[AVAILABLE DATA — start]

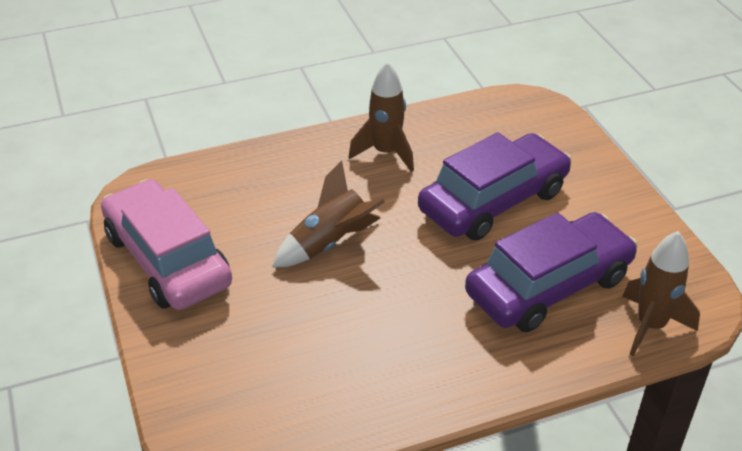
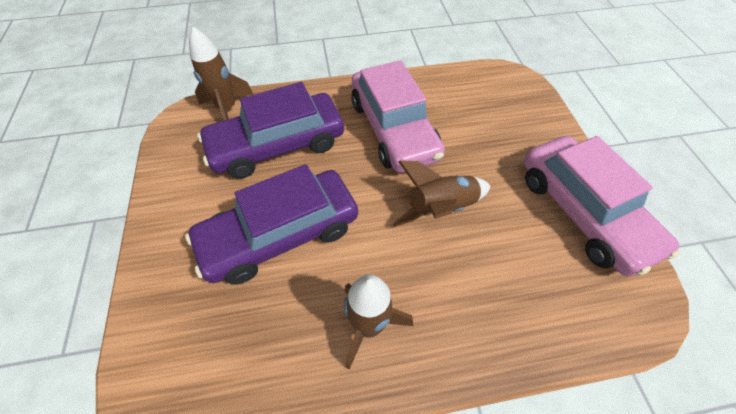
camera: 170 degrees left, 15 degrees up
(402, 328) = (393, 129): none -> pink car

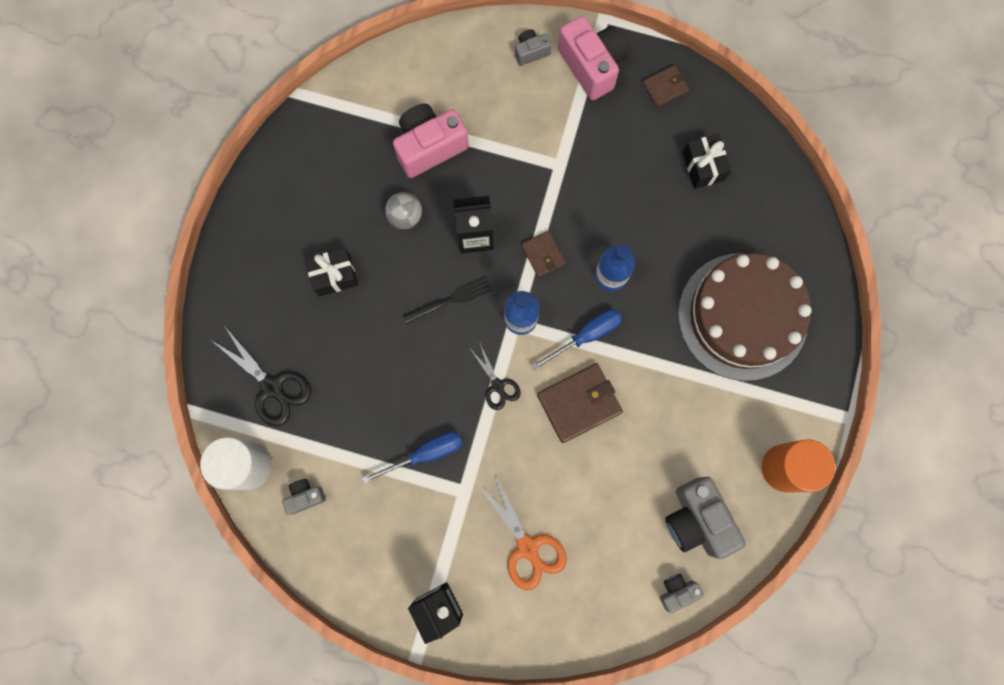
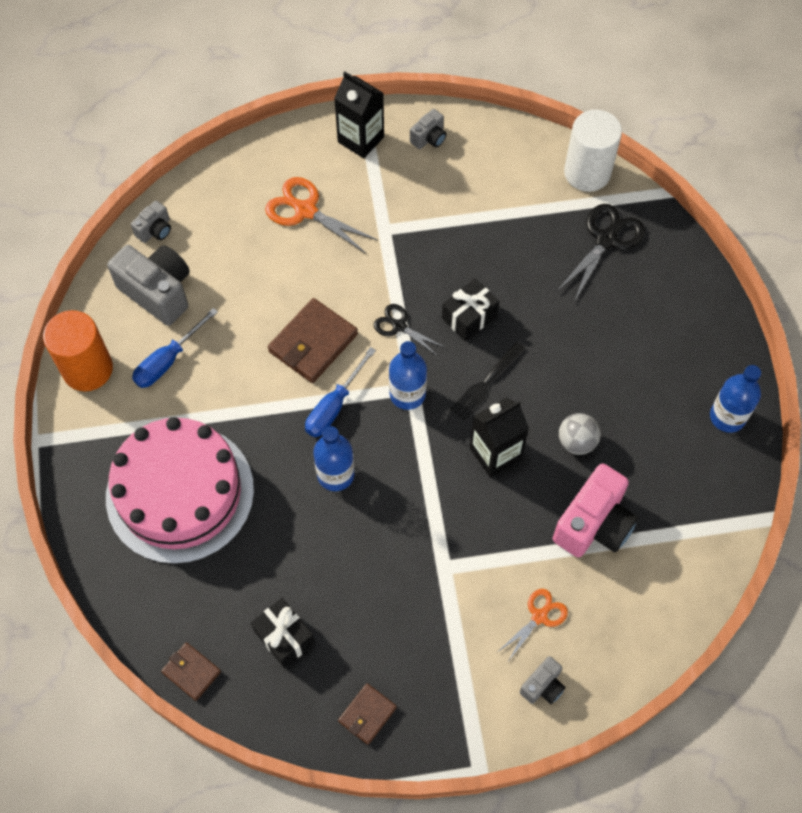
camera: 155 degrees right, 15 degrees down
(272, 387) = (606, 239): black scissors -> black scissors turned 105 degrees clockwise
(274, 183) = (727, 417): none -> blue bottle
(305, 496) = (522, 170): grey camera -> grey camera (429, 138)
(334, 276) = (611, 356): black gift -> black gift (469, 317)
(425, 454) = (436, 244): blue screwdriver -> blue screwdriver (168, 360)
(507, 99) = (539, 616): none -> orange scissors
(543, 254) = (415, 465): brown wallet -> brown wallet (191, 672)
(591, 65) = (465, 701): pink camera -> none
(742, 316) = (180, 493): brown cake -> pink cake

[AVAILABLE DATA — finish]

TASK PROMPT –
If a line in the data contains the string "scissors", count it, then give the total and nothing else.

EXERCISE ANSWER –
2